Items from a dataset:
--- start ---
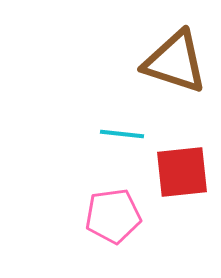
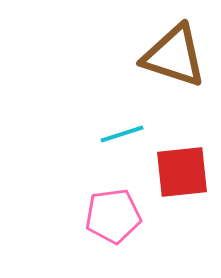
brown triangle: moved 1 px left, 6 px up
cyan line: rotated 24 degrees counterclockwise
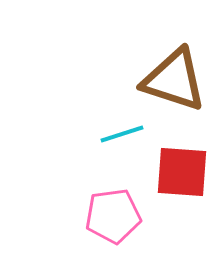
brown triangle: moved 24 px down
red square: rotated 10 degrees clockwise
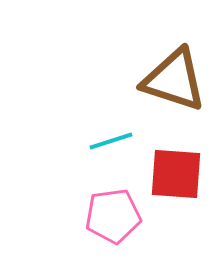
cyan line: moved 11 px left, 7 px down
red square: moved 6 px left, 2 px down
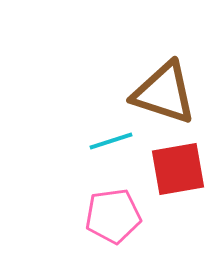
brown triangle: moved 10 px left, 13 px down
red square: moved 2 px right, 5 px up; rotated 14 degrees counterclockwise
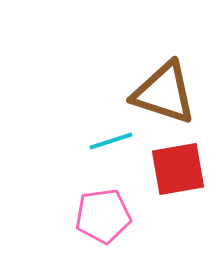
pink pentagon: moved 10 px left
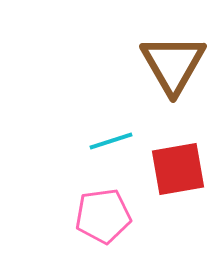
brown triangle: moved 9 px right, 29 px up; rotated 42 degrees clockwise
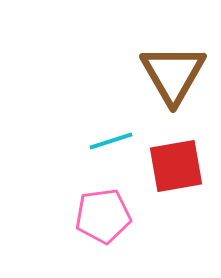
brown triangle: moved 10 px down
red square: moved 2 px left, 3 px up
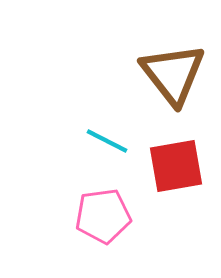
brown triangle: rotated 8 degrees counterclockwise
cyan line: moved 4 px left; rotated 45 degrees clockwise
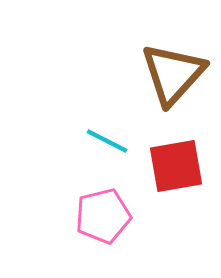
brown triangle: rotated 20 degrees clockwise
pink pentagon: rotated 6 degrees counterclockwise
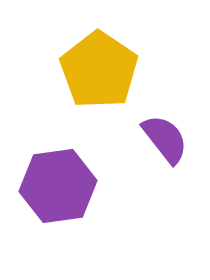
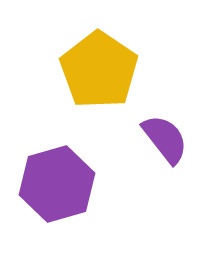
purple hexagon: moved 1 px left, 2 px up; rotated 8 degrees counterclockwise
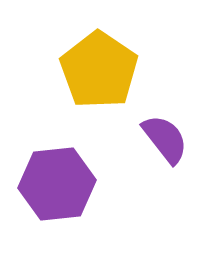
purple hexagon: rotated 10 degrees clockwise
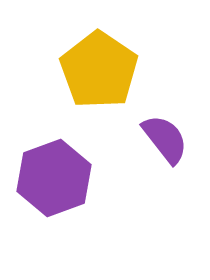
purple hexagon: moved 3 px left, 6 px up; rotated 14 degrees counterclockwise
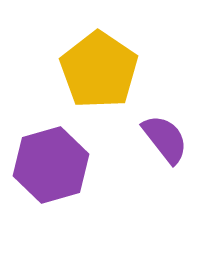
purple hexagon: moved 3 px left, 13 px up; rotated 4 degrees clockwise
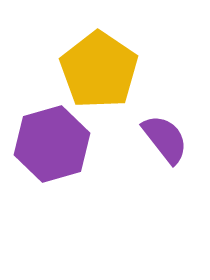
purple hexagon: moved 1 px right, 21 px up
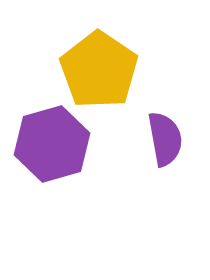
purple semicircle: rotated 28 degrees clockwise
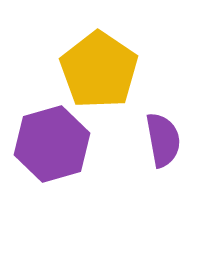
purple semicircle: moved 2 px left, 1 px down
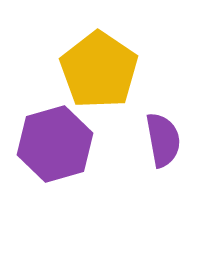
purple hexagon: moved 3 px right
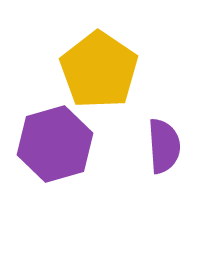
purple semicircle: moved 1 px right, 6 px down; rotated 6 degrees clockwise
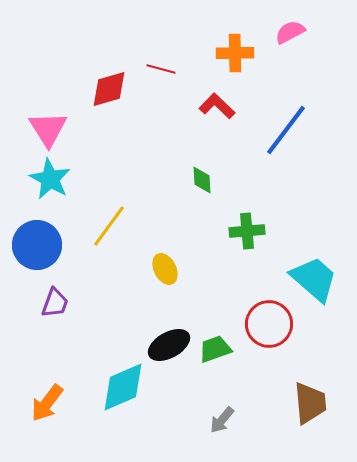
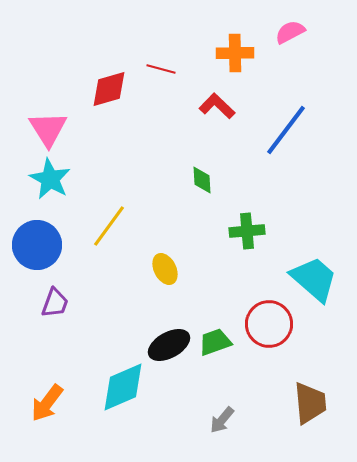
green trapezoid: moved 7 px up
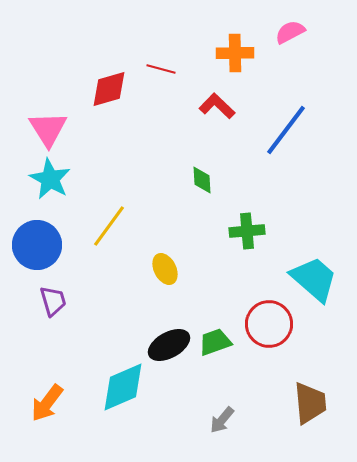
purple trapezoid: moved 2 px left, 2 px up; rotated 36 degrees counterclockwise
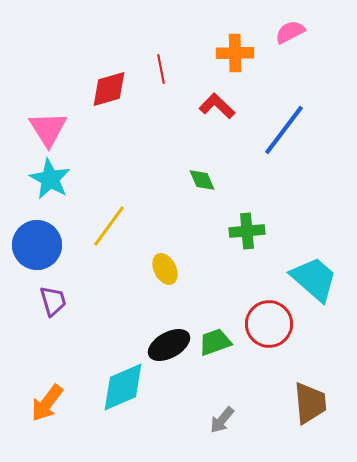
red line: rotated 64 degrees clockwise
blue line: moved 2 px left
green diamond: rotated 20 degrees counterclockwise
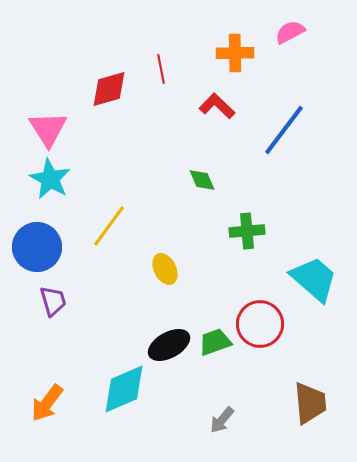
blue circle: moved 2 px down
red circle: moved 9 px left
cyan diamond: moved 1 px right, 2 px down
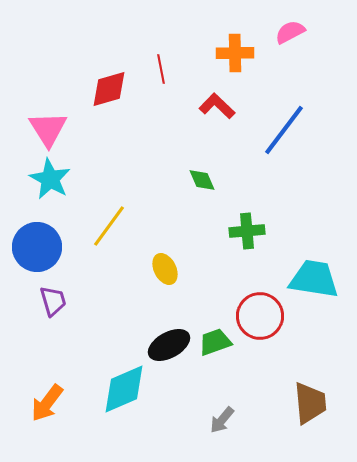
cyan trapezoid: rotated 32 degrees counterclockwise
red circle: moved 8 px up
--- end ---
--- start ---
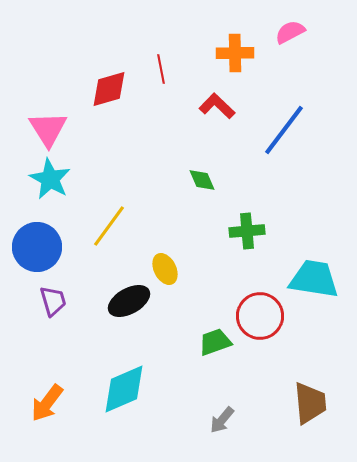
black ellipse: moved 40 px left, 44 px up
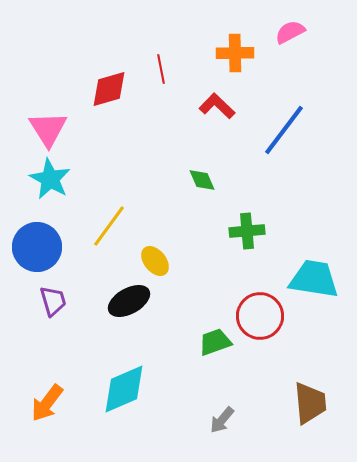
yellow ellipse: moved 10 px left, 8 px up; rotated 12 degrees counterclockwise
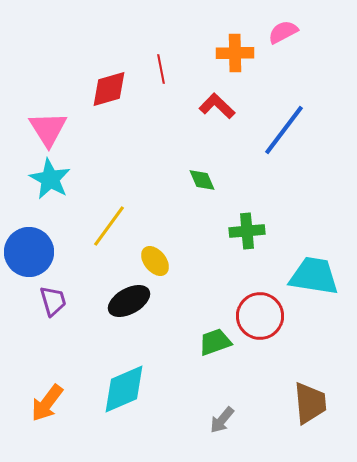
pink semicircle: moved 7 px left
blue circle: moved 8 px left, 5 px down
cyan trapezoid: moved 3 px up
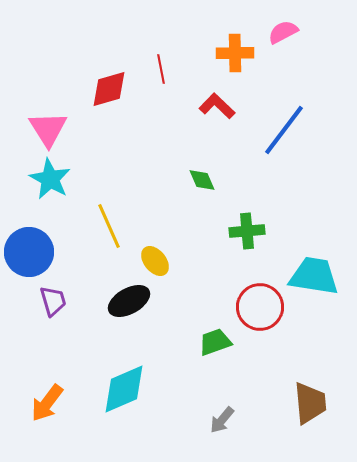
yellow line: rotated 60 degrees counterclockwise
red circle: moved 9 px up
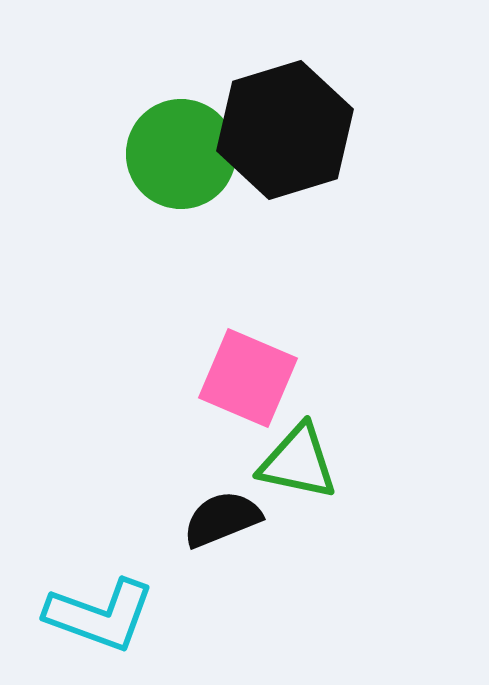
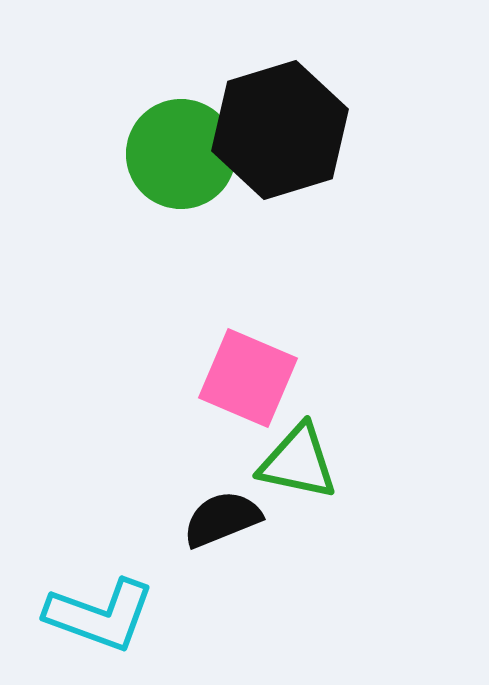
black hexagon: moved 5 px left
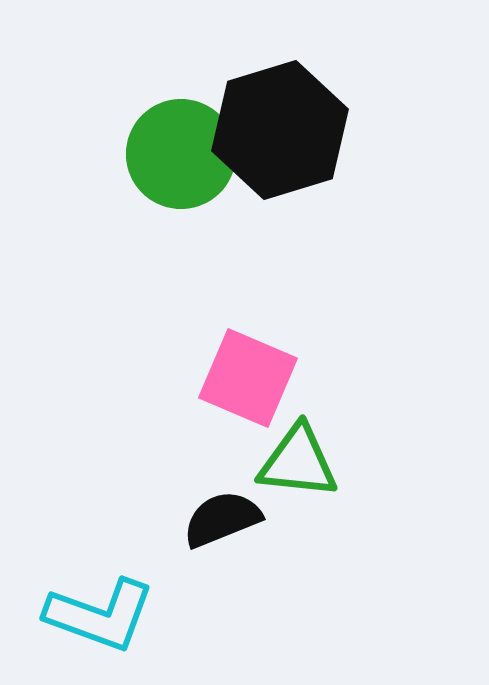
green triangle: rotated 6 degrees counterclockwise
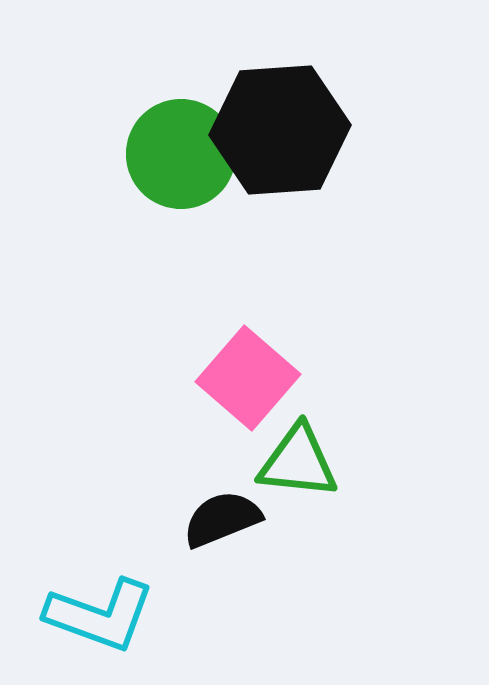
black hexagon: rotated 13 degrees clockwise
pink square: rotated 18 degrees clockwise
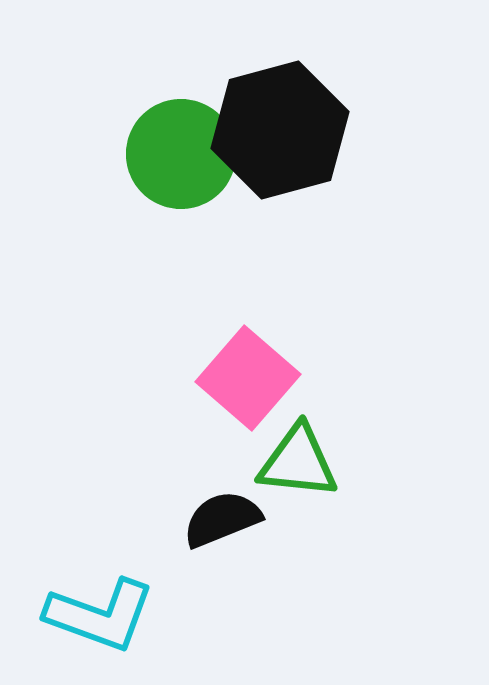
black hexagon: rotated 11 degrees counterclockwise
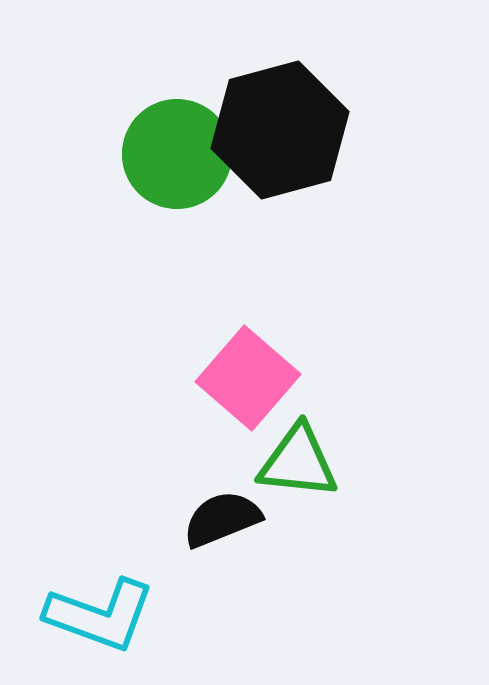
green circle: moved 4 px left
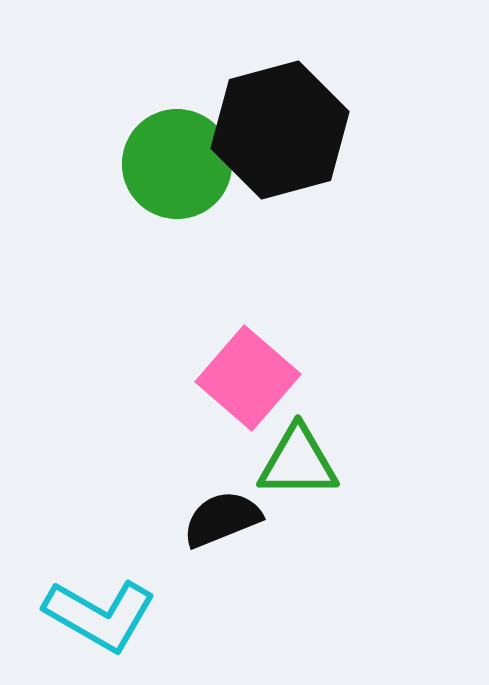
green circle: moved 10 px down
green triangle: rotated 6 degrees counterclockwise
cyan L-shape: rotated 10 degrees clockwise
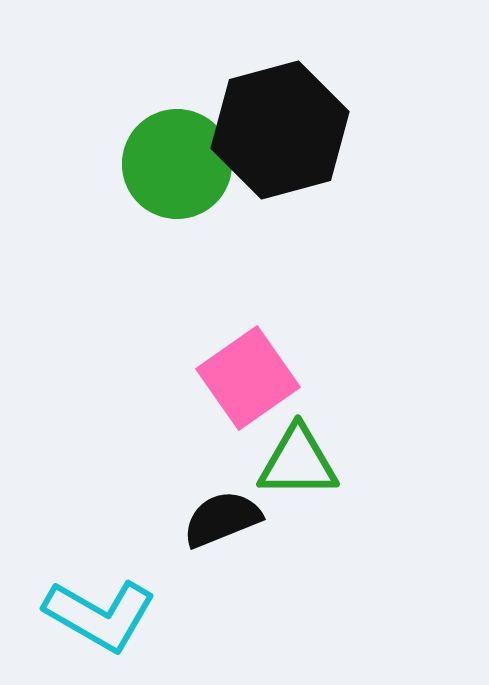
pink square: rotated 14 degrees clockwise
--- end ---
--- start ---
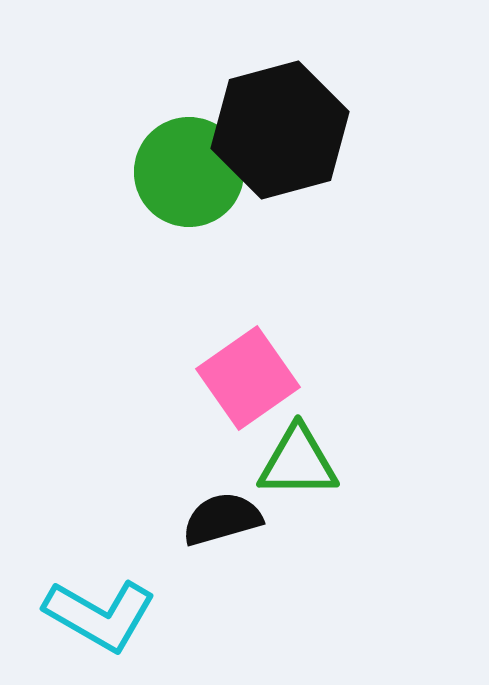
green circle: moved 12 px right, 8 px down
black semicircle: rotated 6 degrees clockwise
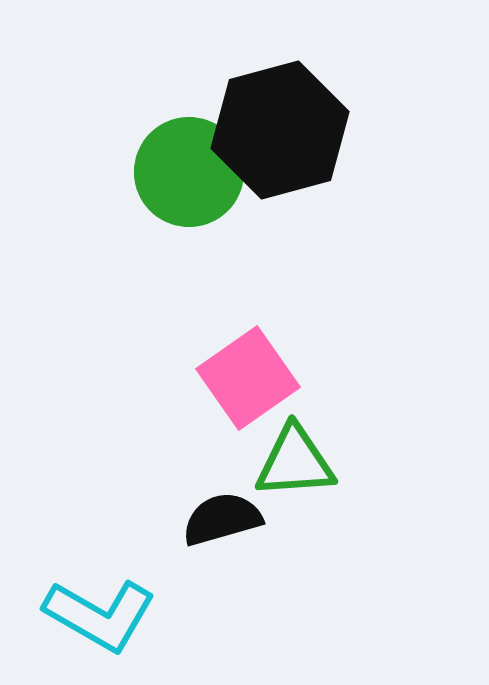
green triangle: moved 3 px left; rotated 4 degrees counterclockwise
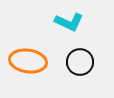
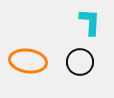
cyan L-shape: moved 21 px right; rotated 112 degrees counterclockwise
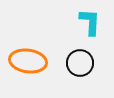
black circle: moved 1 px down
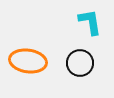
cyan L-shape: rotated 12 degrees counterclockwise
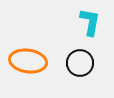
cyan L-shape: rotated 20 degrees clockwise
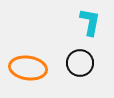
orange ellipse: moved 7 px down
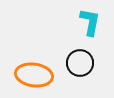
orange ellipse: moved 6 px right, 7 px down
--- end ---
The problem - Reproduce everything in the material from the line containing "brown triangle: moved 1 px left, 6 px up" down to the line containing "pink pentagon: rotated", including both of those lines. Leave the pictures out of your answer.

Result of the task -
brown triangle: moved 1 px left, 6 px up
cyan line: rotated 24 degrees counterclockwise
brown triangle: moved 24 px down
red square: rotated 10 degrees clockwise
cyan line: moved 11 px left, 7 px down
red square: moved 6 px left, 2 px down
brown triangle: moved 10 px left, 13 px down
red square: moved 2 px right, 5 px up; rotated 14 degrees counterclockwise
pink pentagon: moved 10 px left
brown triangle: moved 9 px right, 29 px up; rotated 42 degrees clockwise
brown triangle: moved 10 px down
red square: moved 2 px left, 3 px up
brown triangle: rotated 8 degrees counterclockwise
cyan line: moved 4 px left; rotated 45 degrees clockwise
brown triangle: rotated 20 degrees clockwise
pink pentagon: rotated 6 degrees counterclockwise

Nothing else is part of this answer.